=== TASK MATERIAL ===

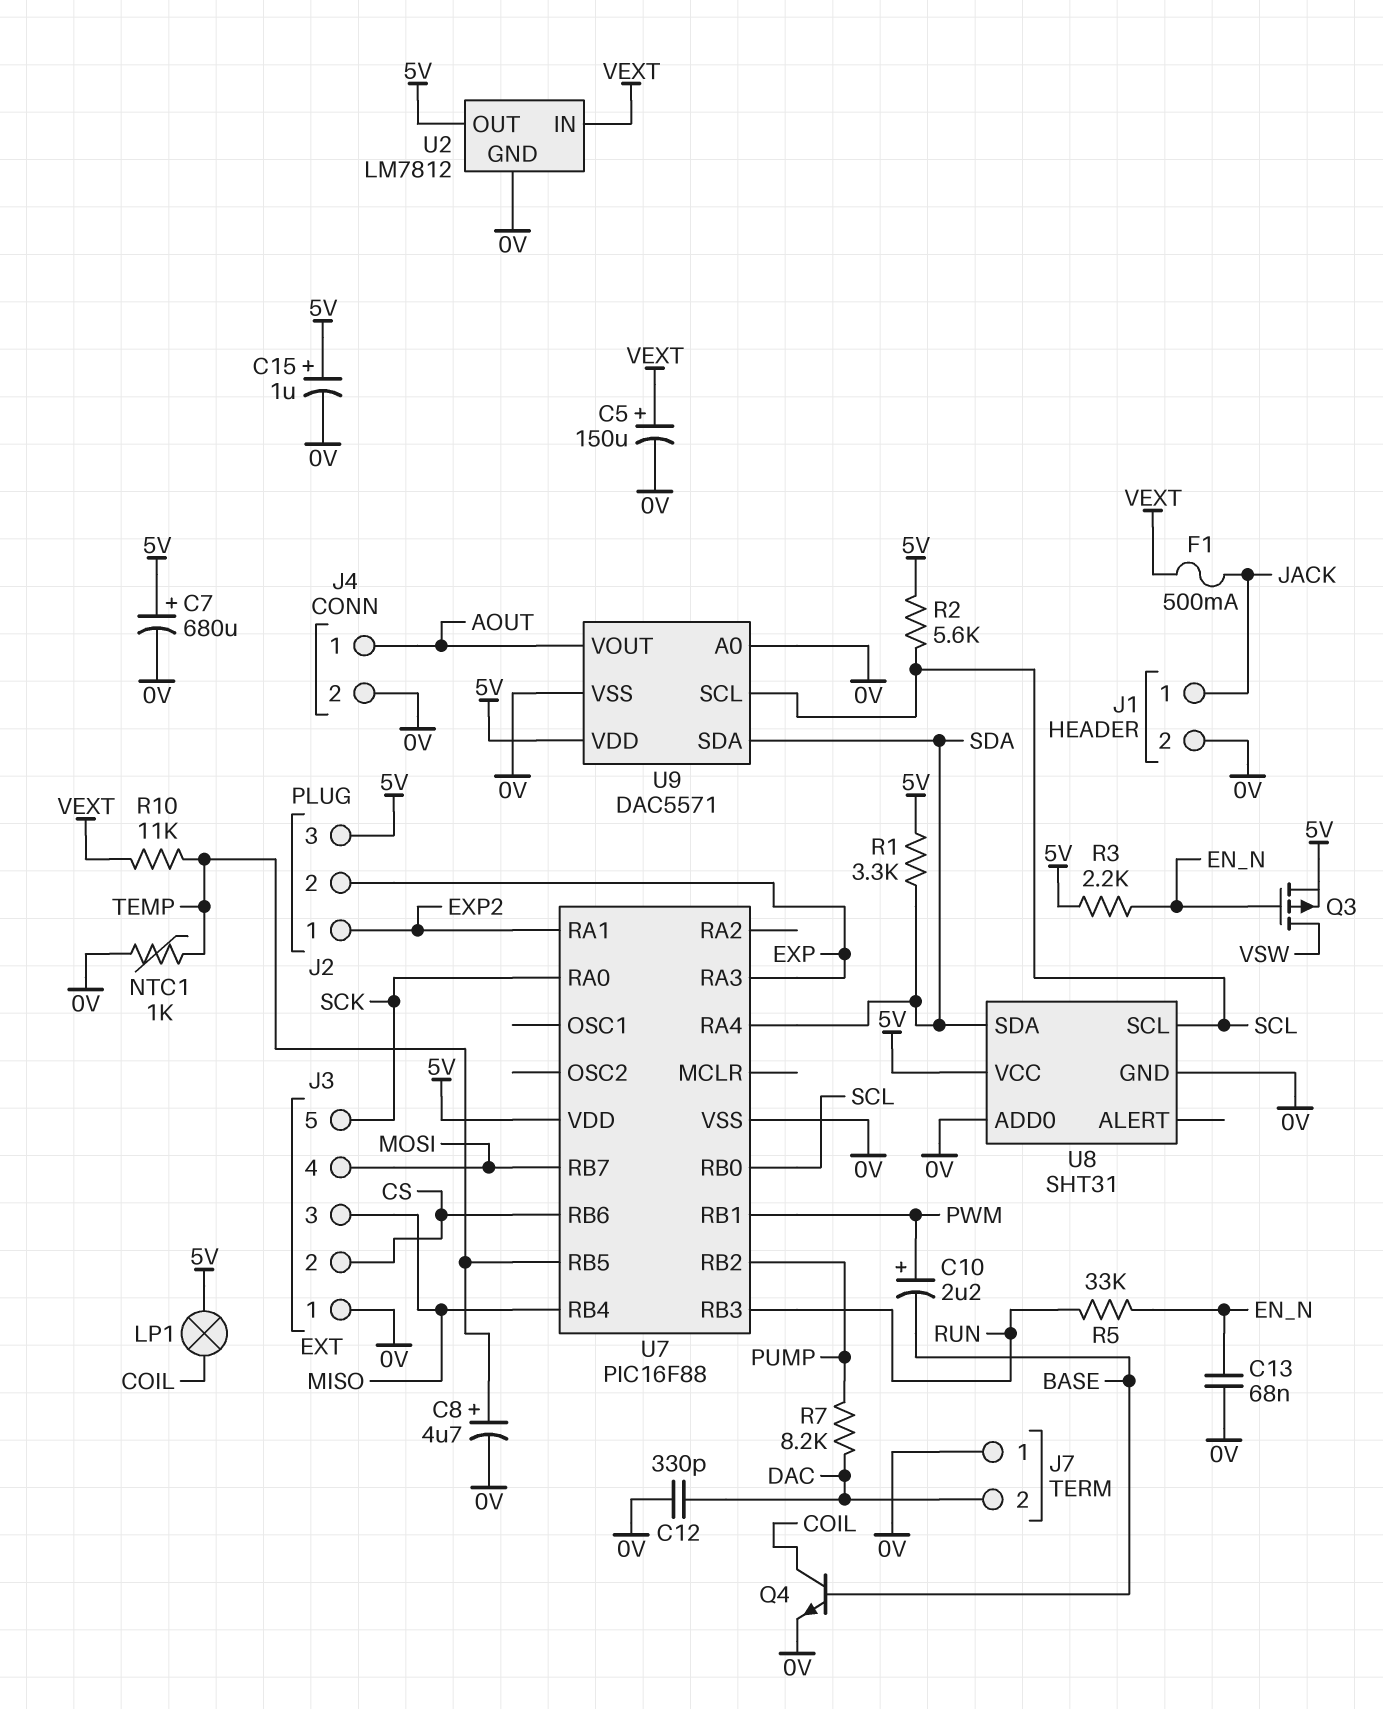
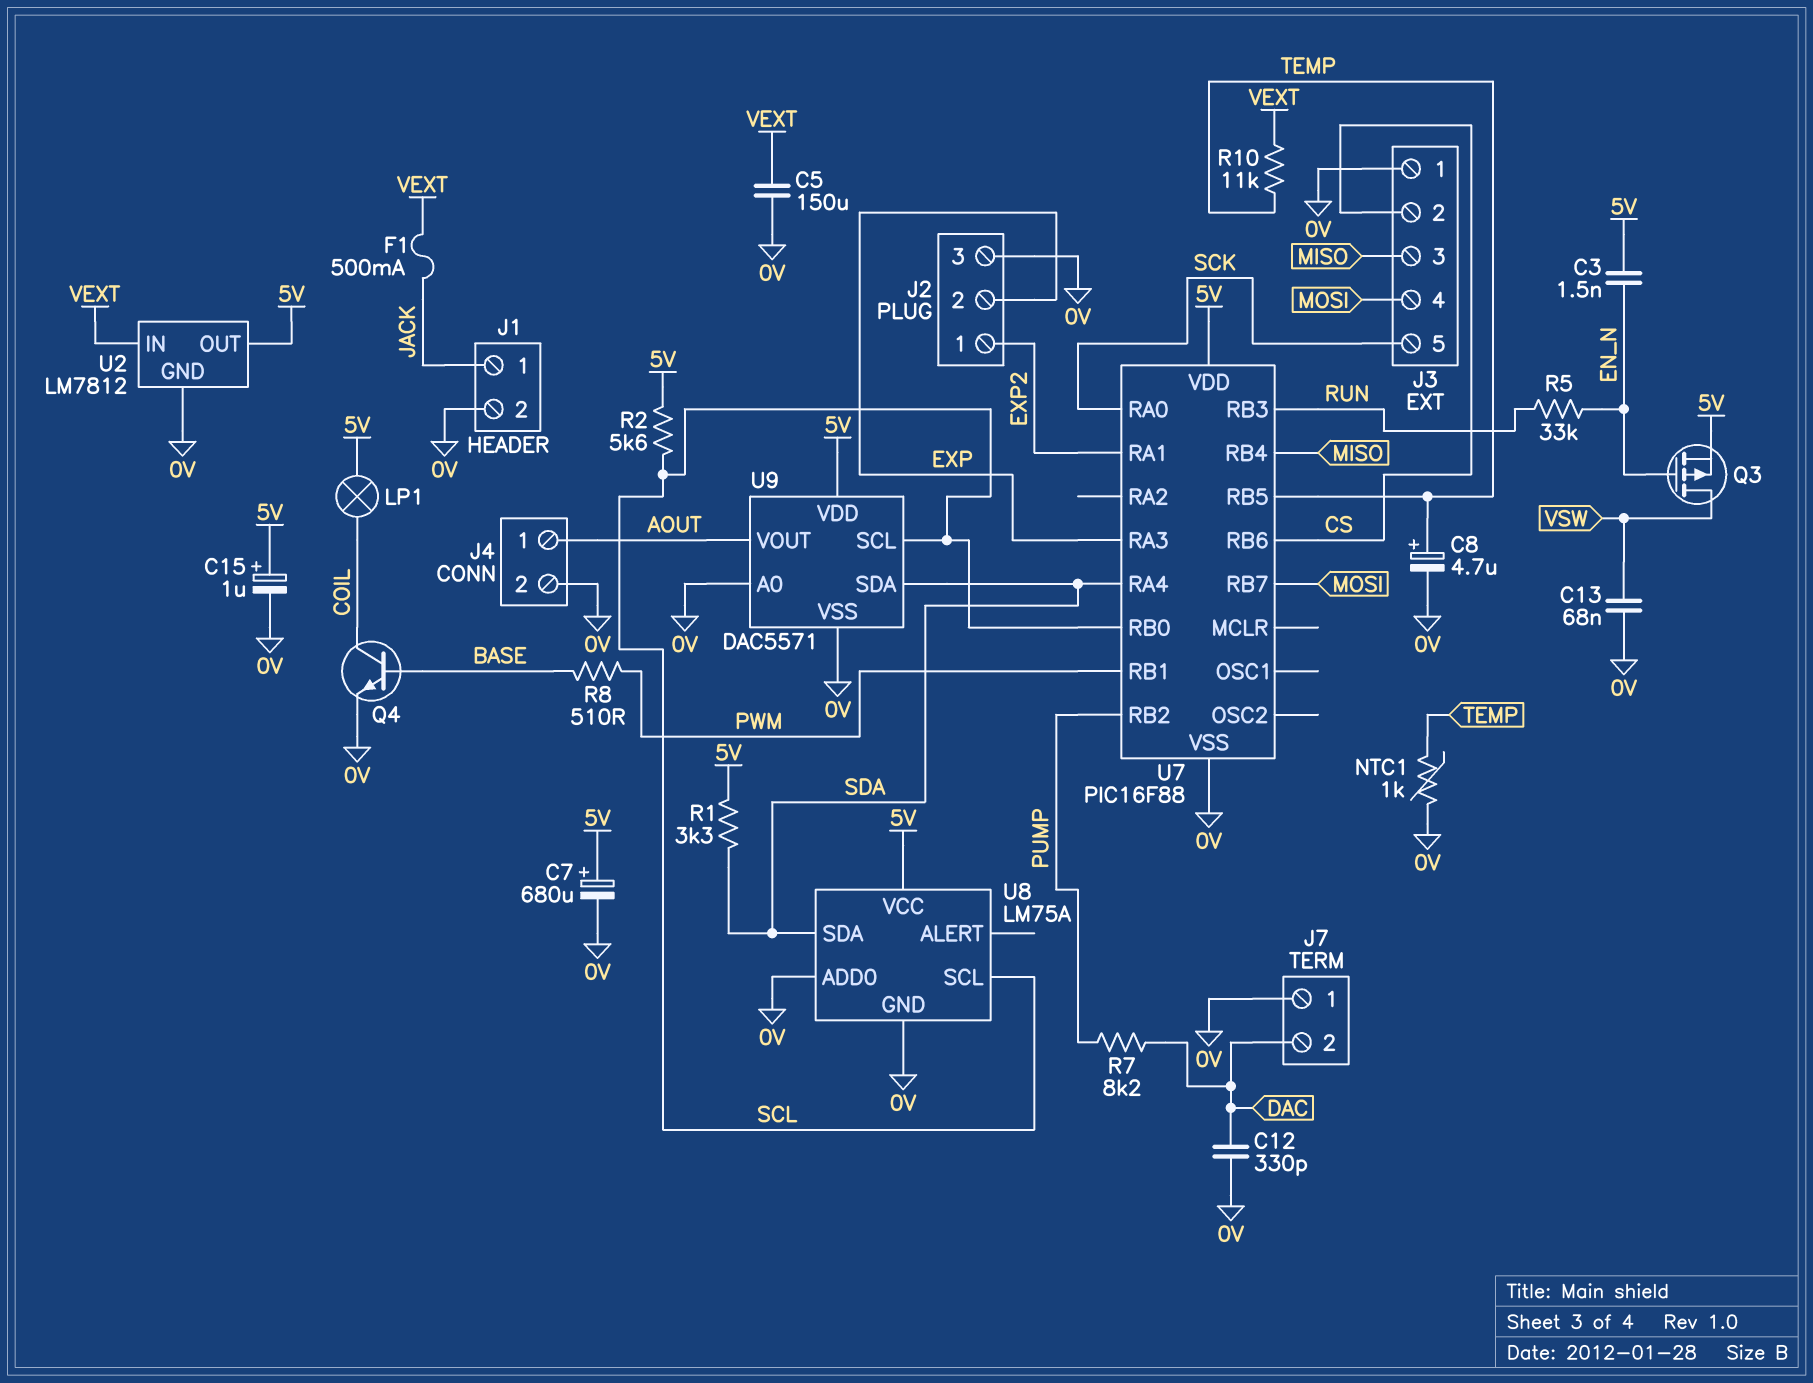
C3: none -> 1.5nF (5V, EN_N)
C5: 150uF (plus VEXT, minus 0V) -> 150uF (0V, VEXT)
C10: 2.2uF (plus PWM, minus BASE) -> none
C13: 68nF (0V, EN_N) -> 68nF (0V, VSW)
J2 pin 3: 5V -> 0V
R3: 2.2k (5V, EN_N) -> none
R8: none -> 510 (BASE, PWM)
U8: SHT31 -> LM75A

===

TASK PROMPT: Exactly as written, restate all of the data, leaving out the images.

THE ANSWER:
C3: none -> 1.5nF (5V, EN_N)
C5: 150uF (plus VEXT, minus 0V) -> 150uF (0V, VEXT)
C10: 2.2uF (plus PWM, minus BASE) -> none
C13: 68nF (0V, EN_N) -> 68nF (0V, VSW)
J2 pin 3: 5V -> 0V
R3: 2.2k (5V, EN_N) -> none
R8: none -> 510 (BASE, PWM)
U8: SHT31 -> LM75A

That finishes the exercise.